● WHAT THIS TASK INVOLVES
Look through the records below for the line with "camera: 15 degrees left, 15 degrees up". Return that line and each one after it up to and including the line with "(419, 193) = (474, 316): pink domino -> none", exactly.

Dataset excerpts

=== Section Start ===

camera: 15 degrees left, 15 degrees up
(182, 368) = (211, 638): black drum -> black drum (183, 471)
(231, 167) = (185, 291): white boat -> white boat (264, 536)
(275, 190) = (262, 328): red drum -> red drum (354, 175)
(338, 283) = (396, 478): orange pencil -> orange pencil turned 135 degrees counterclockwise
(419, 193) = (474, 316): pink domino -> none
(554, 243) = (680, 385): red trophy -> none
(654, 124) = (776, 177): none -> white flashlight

=== Section End ===
=== Section Start ===

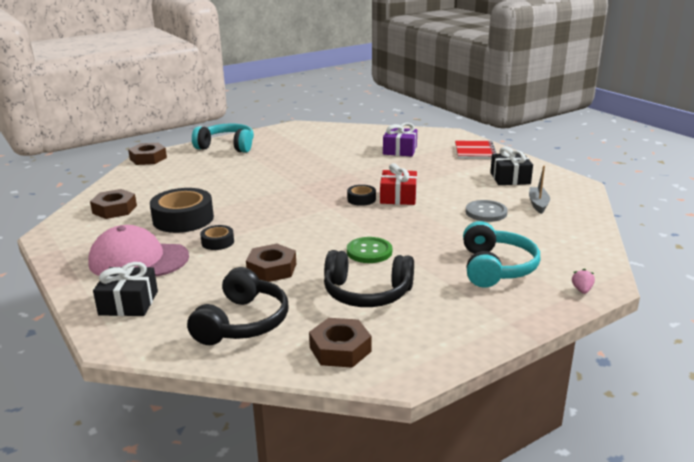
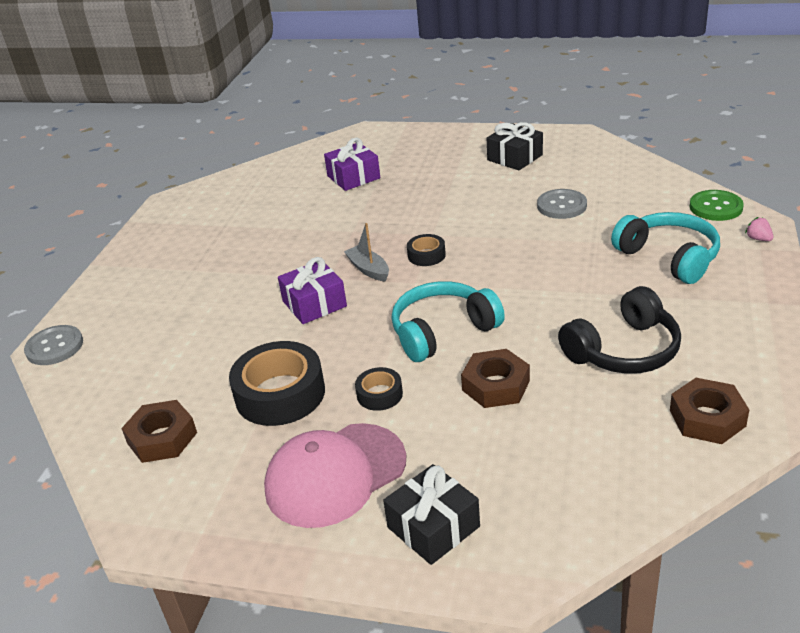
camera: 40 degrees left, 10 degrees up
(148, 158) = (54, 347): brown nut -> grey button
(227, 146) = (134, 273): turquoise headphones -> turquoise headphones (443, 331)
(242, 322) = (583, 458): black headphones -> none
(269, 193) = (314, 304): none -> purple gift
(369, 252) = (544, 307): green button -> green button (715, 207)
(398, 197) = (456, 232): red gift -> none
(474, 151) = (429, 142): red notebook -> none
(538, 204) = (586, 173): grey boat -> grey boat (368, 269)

=== Section End ===
=== Section Start ===

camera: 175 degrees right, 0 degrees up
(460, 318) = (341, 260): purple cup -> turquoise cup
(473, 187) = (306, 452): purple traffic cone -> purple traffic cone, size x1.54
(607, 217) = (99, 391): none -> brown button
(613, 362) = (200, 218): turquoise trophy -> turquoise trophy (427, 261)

=== Section End ===

● TASK RESPONSE
camera: 15 degrees left, 15 degrees up
(182, 368) = (211, 638): black drum -> black drum (183, 471)
(231, 167) = (185, 291): white boat -> white boat (264, 536)
(275, 190) = (262, 328): red drum -> red drum (354, 175)
(338, 283) = (396, 478): orange pencil -> orange pencil turned 135 degrees counterclockwise
(419, 193) = (474, 316): pink domino -> none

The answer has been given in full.